**What needs to be done**: Count the lines in the records below that contain the string "upper", with case counting. Reply with the number alone.

**Excerpted data**:
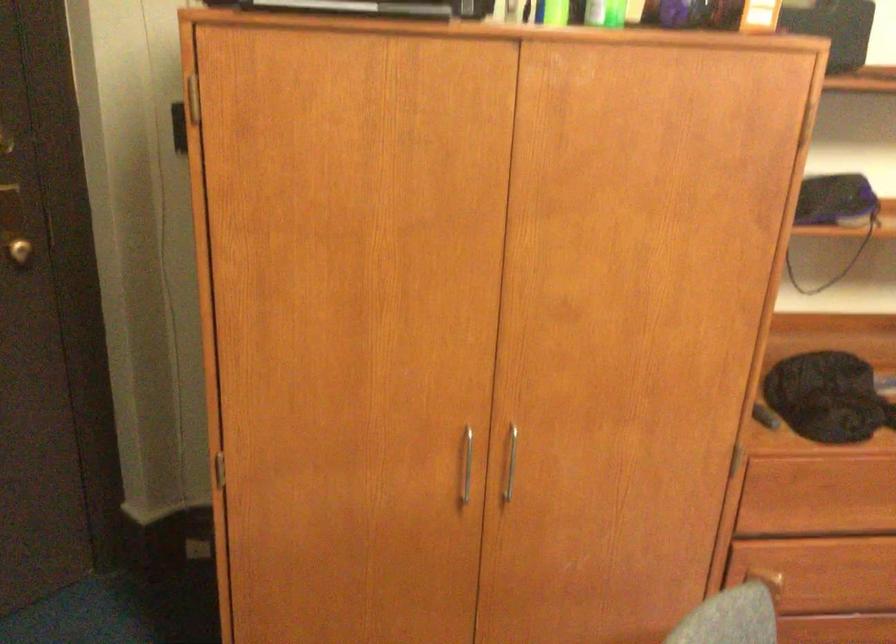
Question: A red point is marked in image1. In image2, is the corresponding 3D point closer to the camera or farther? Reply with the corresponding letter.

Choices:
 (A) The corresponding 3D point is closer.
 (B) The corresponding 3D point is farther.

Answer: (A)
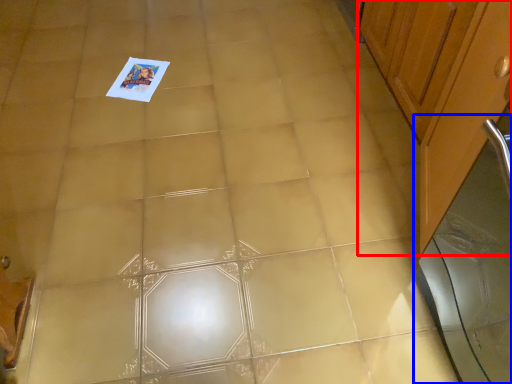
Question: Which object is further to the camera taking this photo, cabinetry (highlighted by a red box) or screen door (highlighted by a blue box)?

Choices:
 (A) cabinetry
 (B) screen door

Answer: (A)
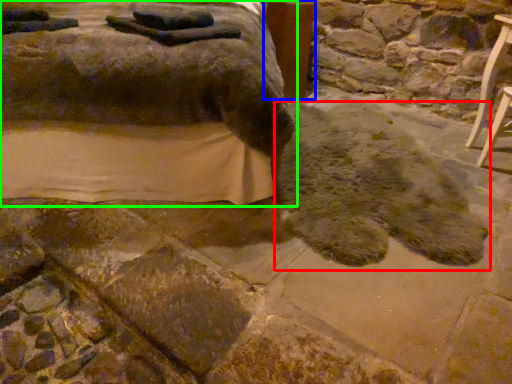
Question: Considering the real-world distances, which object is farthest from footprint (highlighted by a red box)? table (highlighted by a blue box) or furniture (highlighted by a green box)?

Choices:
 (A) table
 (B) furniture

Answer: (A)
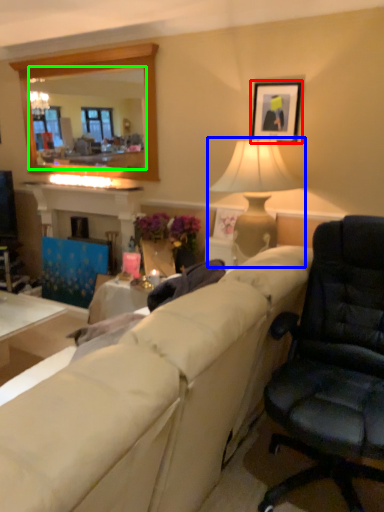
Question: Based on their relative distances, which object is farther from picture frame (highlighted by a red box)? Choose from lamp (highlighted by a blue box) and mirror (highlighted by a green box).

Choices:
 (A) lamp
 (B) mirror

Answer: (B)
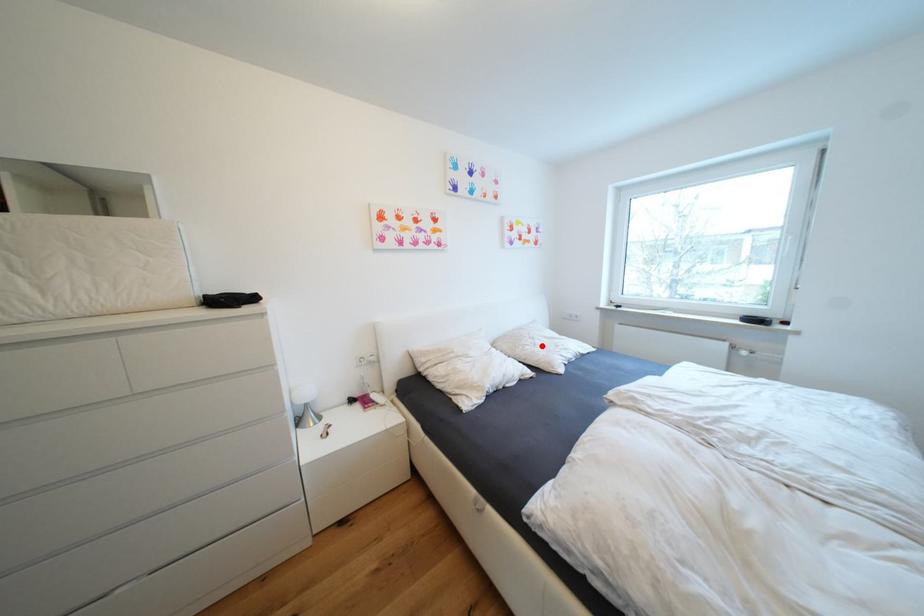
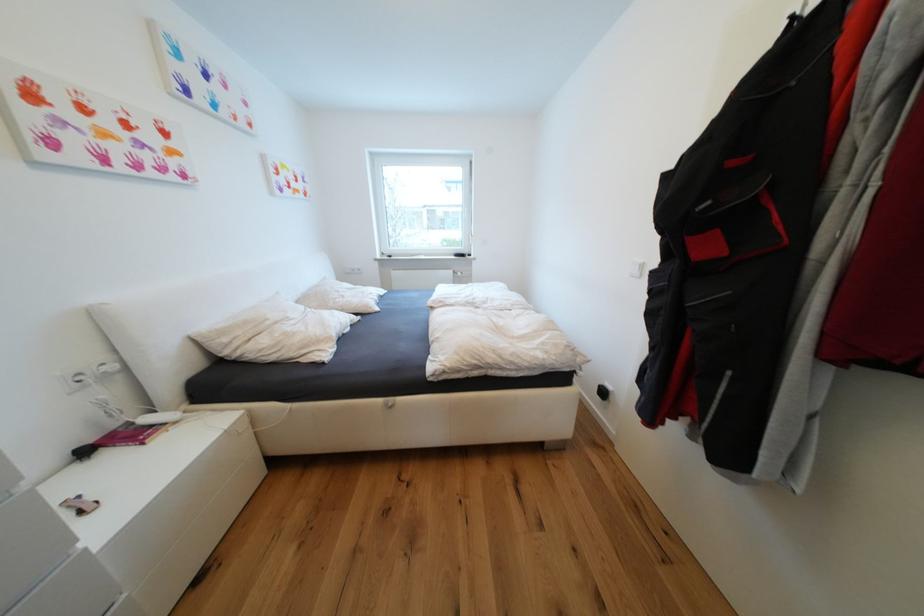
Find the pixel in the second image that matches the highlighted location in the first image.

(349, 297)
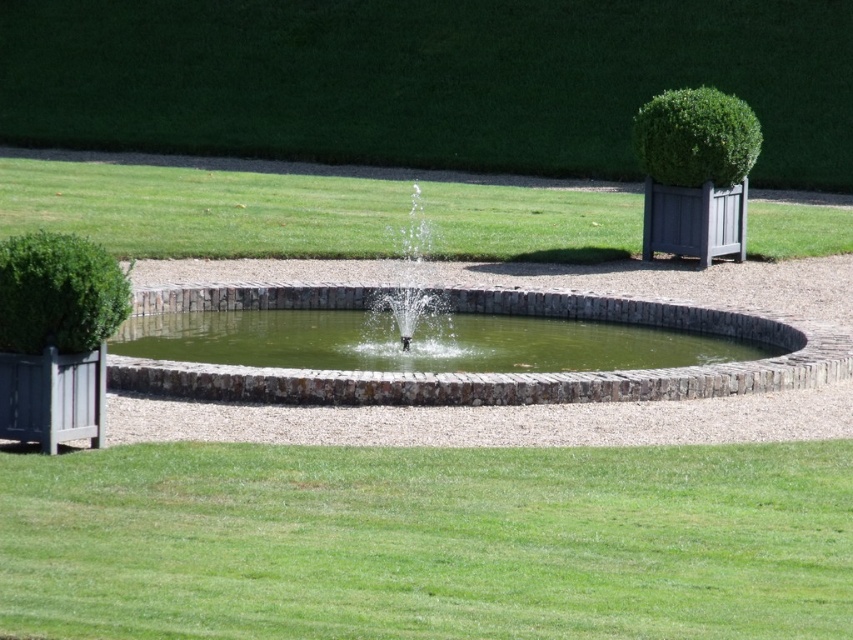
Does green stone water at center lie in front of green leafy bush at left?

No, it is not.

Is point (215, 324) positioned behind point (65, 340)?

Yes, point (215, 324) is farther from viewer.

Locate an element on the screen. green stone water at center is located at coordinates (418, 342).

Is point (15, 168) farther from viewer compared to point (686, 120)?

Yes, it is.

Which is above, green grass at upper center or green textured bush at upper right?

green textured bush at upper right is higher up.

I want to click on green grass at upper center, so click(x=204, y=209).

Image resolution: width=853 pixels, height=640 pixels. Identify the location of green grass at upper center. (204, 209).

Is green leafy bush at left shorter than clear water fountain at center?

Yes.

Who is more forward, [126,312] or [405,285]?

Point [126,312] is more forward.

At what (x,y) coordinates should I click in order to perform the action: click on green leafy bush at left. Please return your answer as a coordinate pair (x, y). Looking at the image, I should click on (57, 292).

**Response to the exercise**: 4